● REQUIREMENT
Would you reproduce, without any alteration, the lines from the opening line of the entries through the line that has "(467, 290) = (390, 241): turquoise" in it?

● SOURCE INFORMATION

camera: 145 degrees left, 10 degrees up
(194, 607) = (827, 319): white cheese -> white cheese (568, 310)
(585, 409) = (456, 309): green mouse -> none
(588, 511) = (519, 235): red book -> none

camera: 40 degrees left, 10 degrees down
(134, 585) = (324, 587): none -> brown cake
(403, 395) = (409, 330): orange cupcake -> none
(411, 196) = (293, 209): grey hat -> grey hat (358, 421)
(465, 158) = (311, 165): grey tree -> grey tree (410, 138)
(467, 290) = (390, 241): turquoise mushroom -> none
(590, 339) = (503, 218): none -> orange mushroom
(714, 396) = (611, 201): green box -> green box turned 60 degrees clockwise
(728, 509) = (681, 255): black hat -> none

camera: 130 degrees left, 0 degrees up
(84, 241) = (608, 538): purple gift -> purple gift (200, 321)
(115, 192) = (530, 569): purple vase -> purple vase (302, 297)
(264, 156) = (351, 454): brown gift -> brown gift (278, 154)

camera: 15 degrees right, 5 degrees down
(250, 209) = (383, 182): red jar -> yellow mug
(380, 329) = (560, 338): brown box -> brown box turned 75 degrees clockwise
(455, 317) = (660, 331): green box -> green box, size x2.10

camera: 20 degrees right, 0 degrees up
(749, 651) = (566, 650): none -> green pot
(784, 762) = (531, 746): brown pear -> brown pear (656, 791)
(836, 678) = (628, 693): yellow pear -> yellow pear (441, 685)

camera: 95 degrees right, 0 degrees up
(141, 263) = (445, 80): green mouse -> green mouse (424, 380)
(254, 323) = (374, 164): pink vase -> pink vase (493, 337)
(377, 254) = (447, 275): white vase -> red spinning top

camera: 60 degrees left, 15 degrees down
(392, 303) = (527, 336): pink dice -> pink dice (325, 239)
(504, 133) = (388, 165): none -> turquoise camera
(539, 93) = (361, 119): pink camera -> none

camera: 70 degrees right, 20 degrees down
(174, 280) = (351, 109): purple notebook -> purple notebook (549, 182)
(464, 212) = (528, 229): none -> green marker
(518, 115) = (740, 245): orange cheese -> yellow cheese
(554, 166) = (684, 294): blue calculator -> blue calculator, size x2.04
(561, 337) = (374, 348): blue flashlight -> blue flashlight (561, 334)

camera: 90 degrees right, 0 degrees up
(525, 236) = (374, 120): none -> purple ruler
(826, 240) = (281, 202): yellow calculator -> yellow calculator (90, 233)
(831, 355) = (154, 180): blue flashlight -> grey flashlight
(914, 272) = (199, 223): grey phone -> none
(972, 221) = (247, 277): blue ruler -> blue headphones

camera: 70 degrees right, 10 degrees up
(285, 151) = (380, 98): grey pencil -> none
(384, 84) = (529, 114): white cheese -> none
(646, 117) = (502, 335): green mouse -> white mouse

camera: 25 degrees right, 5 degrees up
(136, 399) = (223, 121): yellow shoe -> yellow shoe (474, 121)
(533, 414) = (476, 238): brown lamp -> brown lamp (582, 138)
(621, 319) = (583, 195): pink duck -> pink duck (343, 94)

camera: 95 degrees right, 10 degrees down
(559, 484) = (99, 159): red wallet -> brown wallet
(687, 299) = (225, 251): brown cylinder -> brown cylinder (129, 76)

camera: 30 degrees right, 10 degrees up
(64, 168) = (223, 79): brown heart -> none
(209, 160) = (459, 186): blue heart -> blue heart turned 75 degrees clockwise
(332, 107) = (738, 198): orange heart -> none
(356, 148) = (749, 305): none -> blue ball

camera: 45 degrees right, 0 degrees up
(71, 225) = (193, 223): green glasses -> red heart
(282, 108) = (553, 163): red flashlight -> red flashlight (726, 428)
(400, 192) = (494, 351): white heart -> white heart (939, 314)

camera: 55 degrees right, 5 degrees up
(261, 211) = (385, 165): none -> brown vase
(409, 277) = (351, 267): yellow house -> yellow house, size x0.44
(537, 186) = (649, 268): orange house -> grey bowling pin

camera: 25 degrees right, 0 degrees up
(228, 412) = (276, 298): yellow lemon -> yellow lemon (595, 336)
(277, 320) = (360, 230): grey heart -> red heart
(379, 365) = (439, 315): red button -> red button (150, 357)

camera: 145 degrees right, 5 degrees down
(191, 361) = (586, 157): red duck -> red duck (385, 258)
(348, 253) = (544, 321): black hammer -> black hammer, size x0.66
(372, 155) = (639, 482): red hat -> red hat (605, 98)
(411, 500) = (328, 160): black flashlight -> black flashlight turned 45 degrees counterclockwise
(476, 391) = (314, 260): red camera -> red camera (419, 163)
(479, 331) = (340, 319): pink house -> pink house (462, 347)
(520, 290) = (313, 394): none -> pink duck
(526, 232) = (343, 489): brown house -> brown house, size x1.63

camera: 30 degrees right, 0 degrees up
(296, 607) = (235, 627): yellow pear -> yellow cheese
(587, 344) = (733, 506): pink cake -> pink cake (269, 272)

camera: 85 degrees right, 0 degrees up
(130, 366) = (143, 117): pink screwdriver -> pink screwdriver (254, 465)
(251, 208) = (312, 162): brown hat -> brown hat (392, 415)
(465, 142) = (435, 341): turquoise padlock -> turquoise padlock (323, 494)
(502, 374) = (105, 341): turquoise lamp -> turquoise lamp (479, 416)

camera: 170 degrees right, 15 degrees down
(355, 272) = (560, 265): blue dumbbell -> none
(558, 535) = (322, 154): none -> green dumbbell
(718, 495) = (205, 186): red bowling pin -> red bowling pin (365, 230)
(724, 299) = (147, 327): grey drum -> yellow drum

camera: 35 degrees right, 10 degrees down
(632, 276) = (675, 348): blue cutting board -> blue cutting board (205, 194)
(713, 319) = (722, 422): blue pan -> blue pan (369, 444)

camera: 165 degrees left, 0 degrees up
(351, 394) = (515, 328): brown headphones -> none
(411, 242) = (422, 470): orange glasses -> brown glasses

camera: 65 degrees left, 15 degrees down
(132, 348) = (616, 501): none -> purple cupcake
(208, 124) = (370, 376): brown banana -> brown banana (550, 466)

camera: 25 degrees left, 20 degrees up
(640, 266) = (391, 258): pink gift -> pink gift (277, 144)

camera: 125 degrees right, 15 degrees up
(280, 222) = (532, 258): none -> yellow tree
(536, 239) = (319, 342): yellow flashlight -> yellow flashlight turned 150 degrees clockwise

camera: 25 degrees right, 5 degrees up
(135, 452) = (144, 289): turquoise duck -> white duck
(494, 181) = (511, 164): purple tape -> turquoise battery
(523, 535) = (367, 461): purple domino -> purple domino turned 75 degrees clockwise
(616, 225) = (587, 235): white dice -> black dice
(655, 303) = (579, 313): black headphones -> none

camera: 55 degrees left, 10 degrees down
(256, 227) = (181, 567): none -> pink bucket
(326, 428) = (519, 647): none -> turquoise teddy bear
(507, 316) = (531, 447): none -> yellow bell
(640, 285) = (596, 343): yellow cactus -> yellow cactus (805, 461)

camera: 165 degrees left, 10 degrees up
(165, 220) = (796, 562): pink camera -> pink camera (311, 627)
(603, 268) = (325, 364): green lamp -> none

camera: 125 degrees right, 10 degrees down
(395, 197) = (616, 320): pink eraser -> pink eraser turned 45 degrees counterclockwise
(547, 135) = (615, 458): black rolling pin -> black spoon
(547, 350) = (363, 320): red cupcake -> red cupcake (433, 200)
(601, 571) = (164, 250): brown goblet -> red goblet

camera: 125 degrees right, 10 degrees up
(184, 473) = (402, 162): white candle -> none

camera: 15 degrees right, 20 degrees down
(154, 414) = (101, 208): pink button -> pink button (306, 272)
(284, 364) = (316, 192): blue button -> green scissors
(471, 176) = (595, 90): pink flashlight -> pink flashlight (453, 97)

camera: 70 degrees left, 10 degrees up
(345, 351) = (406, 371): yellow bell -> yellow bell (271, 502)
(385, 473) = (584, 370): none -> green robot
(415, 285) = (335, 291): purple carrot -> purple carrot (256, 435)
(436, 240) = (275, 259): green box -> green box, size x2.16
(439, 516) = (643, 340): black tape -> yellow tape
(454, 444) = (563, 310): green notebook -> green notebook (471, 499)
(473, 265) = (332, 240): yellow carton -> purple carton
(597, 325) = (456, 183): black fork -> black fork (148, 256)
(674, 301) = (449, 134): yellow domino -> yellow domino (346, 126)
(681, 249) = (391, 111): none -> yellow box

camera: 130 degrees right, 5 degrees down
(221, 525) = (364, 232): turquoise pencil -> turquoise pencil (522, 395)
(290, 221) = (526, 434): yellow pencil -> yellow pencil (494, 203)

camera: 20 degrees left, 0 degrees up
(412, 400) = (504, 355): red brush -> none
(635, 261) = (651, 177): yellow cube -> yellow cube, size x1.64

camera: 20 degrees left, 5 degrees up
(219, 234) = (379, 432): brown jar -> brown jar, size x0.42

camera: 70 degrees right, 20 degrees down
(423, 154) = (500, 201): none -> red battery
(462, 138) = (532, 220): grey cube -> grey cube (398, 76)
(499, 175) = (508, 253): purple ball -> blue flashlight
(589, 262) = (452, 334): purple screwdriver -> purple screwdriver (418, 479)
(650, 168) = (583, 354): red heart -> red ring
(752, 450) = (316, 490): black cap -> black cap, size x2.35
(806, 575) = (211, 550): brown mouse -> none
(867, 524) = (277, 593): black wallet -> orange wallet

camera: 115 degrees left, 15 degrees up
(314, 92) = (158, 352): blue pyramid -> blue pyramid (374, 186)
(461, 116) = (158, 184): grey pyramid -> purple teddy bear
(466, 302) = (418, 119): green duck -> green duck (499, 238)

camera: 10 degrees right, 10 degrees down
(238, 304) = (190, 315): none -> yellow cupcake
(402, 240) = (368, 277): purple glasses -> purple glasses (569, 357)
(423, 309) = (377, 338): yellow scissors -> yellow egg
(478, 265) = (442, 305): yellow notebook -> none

● SOLUTION
camera: 145 degrees left, 10 degrees up
(194, 607) = (827, 319): white cheese -> white cheese (568, 310)
(585, 409) = (456, 309): green mouse -> none
(588, 511) = (519, 235): red book -> none

camera: 40 degrees left, 10 degrees down
(134, 585) = (324, 587): none -> brown cake
(403, 395) = (409, 330): orange cupcake -> none
(411, 196) = (293, 209): grey hat -> grey hat (358, 421)
(465, 158) = (311, 165): grey tree -> grey tree (410, 138)
(467, 290) = (390, 241): turquoise mushroom -> none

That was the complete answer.